(Dataset entries)
=== Section Start ===
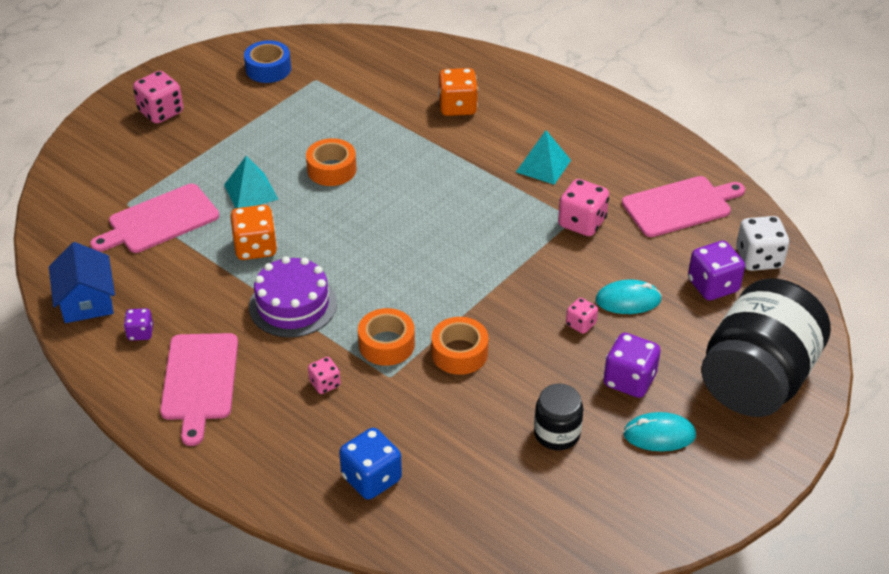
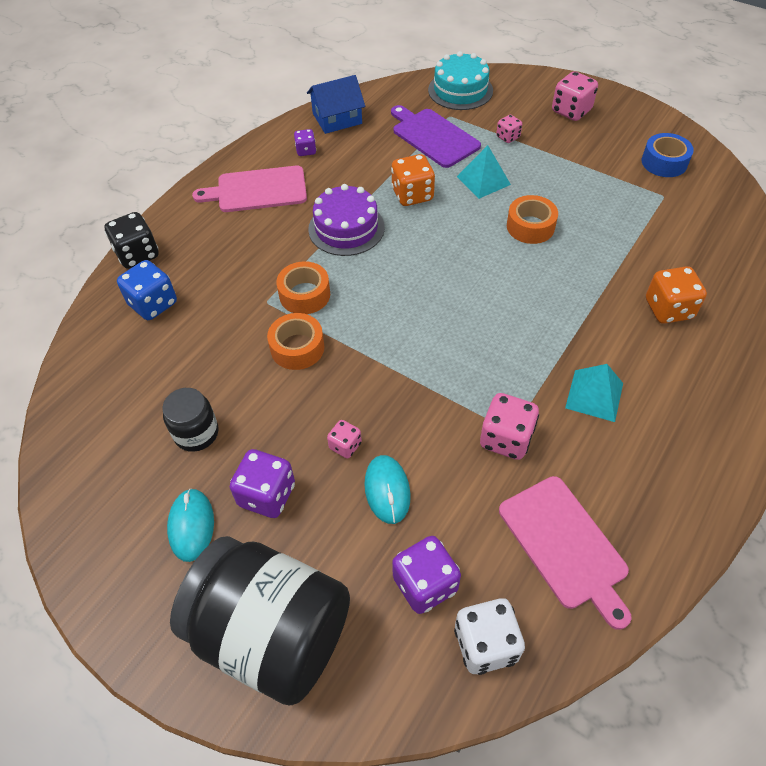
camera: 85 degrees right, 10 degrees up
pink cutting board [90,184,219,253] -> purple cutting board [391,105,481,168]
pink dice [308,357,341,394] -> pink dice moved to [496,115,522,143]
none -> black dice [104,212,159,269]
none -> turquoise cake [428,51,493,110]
=== Section End ===
*THE TASK:* In the records above, some lines hold the word "dice"; copy each such line.

*SOLUTION:*
pink dice [308,357,341,394] -> pink dice moved to [496,115,522,143]
none -> black dice [104,212,159,269]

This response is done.